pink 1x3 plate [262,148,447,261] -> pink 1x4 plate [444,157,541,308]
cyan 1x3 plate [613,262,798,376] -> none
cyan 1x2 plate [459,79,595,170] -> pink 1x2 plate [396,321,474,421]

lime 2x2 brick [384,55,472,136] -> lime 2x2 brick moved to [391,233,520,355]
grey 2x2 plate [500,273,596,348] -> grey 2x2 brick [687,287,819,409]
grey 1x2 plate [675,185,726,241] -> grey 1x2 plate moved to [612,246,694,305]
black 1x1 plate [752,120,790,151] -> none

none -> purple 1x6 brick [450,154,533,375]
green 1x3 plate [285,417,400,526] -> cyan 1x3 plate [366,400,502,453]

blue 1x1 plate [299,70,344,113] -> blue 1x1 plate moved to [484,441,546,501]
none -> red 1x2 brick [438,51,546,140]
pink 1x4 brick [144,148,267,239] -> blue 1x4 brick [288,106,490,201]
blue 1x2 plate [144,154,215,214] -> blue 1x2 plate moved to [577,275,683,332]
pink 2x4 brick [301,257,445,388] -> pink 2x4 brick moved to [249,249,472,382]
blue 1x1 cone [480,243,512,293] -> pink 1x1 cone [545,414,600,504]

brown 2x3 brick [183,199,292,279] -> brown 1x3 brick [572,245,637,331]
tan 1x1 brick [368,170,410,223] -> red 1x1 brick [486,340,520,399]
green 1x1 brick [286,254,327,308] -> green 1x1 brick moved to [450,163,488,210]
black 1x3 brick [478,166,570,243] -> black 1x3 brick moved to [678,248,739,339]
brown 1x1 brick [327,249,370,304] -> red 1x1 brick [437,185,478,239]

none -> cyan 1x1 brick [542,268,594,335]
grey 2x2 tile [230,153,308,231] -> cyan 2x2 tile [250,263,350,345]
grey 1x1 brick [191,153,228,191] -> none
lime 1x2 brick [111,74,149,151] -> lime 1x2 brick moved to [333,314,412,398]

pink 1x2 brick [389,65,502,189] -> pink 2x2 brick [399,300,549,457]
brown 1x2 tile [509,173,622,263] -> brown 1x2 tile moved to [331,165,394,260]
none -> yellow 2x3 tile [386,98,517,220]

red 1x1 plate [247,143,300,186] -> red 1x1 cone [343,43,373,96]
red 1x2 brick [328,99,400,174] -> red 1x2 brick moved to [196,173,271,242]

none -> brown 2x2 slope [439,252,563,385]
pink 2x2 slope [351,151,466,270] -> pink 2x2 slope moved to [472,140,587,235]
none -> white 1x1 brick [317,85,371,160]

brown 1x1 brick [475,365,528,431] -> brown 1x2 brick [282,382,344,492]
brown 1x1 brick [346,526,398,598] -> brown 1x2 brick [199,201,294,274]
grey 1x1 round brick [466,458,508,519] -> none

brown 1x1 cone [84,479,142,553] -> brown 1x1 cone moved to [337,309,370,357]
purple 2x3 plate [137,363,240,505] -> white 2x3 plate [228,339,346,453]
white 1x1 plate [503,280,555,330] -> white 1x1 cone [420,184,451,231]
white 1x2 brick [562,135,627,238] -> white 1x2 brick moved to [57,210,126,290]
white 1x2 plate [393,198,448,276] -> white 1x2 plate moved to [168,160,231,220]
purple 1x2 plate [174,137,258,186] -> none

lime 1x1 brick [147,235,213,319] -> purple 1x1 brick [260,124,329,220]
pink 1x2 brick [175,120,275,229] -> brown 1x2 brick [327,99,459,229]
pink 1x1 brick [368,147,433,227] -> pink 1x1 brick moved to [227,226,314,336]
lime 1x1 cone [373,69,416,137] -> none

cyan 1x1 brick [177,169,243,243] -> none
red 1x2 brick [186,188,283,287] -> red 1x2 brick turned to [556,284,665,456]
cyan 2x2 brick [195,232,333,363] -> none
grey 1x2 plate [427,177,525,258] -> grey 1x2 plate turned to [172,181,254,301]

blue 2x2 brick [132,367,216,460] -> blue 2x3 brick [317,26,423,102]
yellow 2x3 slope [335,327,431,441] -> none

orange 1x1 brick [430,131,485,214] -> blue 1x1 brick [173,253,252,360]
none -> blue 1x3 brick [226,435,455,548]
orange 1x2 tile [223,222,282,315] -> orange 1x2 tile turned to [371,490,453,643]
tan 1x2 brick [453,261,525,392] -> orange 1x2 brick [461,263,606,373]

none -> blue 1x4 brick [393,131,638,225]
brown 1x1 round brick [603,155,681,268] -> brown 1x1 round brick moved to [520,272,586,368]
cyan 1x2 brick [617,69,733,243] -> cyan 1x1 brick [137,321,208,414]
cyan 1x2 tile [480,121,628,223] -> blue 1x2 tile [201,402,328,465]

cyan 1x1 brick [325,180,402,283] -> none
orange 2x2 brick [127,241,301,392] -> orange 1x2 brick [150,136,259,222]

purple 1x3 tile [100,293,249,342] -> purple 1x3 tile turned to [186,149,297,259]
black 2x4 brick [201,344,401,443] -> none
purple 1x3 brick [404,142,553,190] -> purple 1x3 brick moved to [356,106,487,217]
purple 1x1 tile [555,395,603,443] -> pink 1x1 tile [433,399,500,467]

◆ ◆ ◆ ◆ ◆ ◆ ◆

• Task to carry out
The whole of the material above should be written out again, exactly.

• Result of the task
pink 1x3 plate [262,148,447,261] -> pink 1x4 plate [444,157,541,308]
cyan 1x3 plate [613,262,798,376] -> none
cyan 1x2 plate [459,79,595,170] -> pink 1x2 plate [396,321,474,421]

lime 2x2 brick [384,55,472,136] -> lime 2x2 brick moved to [391,233,520,355]
grey 2x2 plate [500,273,596,348] -> grey 2x2 brick [687,287,819,409]
grey 1x2 plate [675,185,726,241] -> grey 1x2 plate moved to [612,246,694,305]
black 1x1 plate [752,120,790,151] -> none

none -> purple 1x6 brick [450,154,533,375]
green 1x3 plate [285,417,400,526] -> cyan 1x3 plate [366,400,502,453]

blue 1x1 plate [299,70,344,113] -> blue 1x1 plate moved to [484,441,546,501]
none -> red 1x2 brick [438,51,546,140]
pink 1x4 brick [144,148,267,239] -> blue 1x4 brick [288,106,490,201]
blue 1x2 plate [144,154,215,214] -> blue 1x2 plate moved to [577,275,683,332]
pink 2x4 brick [301,257,445,388] -> pink 2x4 brick moved to [249,249,472,382]
blue 1x1 cone [480,243,512,293] -> pink 1x1 cone [545,414,600,504]

brown 2x3 brick [183,199,292,279] -> brown 1x3 brick [572,245,637,331]
tan 1x1 brick [368,170,410,223] -> red 1x1 brick [486,340,520,399]
green 1x1 brick [286,254,327,308] -> green 1x1 brick moved to [450,163,488,210]
black 1x3 brick [478,166,570,243] -> black 1x3 brick moved to [678,248,739,339]
brown 1x1 brick [327,249,370,304] -> red 1x1 brick [437,185,478,239]

none -> cyan 1x1 brick [542,268,594,335]
grey 2x2 tile [230,153,308,231] -> cyan 2x2 tile [250,263,350,345]
grey 1x1 brick [191,153,228,191] -> none
lime 1x2 brick [111,74,149,151] -> lime 1x2 brick moved to [333,314,412,398]

pink 1x2 brick [389,65,502,189] -> pink 2x2 brick [399,300,549,457]
brown 1x2 tile [509,173,622,263] -> brown 1x2 tile moved to [331,165,394,260]
none -> yellow 2x3 tile [386,98,517,220]

red 1x1 plate [247,143,300,186] -> red 1x1 cone [343,43,373,96]
red 1x2 brick [328,99,400,174] -> red 1x2 brick moved to [196,173,271,242]

none -> brown 2x2 slope [439,252,563,385]
pink 2x2 slope [351,151,466,270] -> pink 2x2 slope moved to [472,140,587,235]
none -> white 1x1 brick [317,85,371,160]

brown 1x1 brick [475,365,528,431] -> brown 1x2 brick [282,382,344,492]
brown 1x1 brick [346,526,398,598] -> brown 1x2 brick [199,201,294,274]
grey 1x1 round brick [466,458,508,519] -> none

brown 1x1 cone [84,479,142,553] -> brown 1x1 cone moved to [337,309,370,357]
purple 2x3 plate [137,363,240,505] -> white 2x3 plate [228,339,346,453]
white 1x1 plate [503,280,555,330] -> white 1x1 cone [420,184,451,231]
white 1x2 brick [562,135,627,238] -> white 1x2 brick moved to [57,210,126,290]
white 1x2 plate [393,198,448,276] -> white 1x2 plate moved to [168,160,231,220]
purple 1x2 plate [174,137,258,186] -> none

lime 1x1 brick [147,235,213,319] -> purple 1x1 brick [260,124,329,220]
pink 1x2 brick [175,120,275,229] -> brown 1x2 brick [327,99,459,229]
pink 1x1 brick [368,147,433,227] -> pink 1x1 brick moved to [227,226,314,336]
lime 1x1 cone [373,69,416,137] -> none

cyan 1x1 brick [177,169,243,243] -> none
red 1x2 brick [186,188,283,287] -> red 1x2 brick turned to [556,284,665,456]
cyan 2x2 brick [195,232,333,363] -> none
grey 1x2 plate [427,177,525,258] -> grey 1x2 plate turned to [172,181,254,301]

blue 2x2 brick [132,367,216,460] -> blue 2x3 brick [317,26,423,102]
yellow 2x3 slope [335,327,431,441] -> none

orange 1x1 brick [430,131,485,214] -> blue 1x1 brick [173,253,252,360]
none -> blue 1x3 brick [226,435,455,548]
orange 1x2 tile [223,222,282,315] -> orange 1x2 tile turned to [371,490,453,643]
tan 1x2 brick [453,261,525,392] -> orange 1x2 brick [461,263,606,373]

none -> blue 1x4 brick [393,131,638,225]
brown 1x1 round brick [603,155,681,268] -> brown 1x1 round brick moved to [520,272,586,368]
cyan 1x2 brick [617,69,733,243] -> cyan 1x1 brick [137,321,208,414]
cyan 1x2 tile [480,121,628,223] -> blue 1x2 tile [201,402,328,465]

cyan 1x1 brick [325,180,402,283] -> none
orange 2x2 brick [127,241,301,392] -> orange 1x2 brick [150,136,259,222]

purple 1x3 tile [100,293,249,342] -> purple 1x3 tile turned to [186,149,297,259]
black 2x4 brick [201,344,401,443] -> none
purple 1x3 brick [404,142,553,190] -> purple 1x3 brick moved to [356,106,487,217]
purple 1x1 tile [555,395,603,443] -> pink 1x1 tile [433,399,500,467]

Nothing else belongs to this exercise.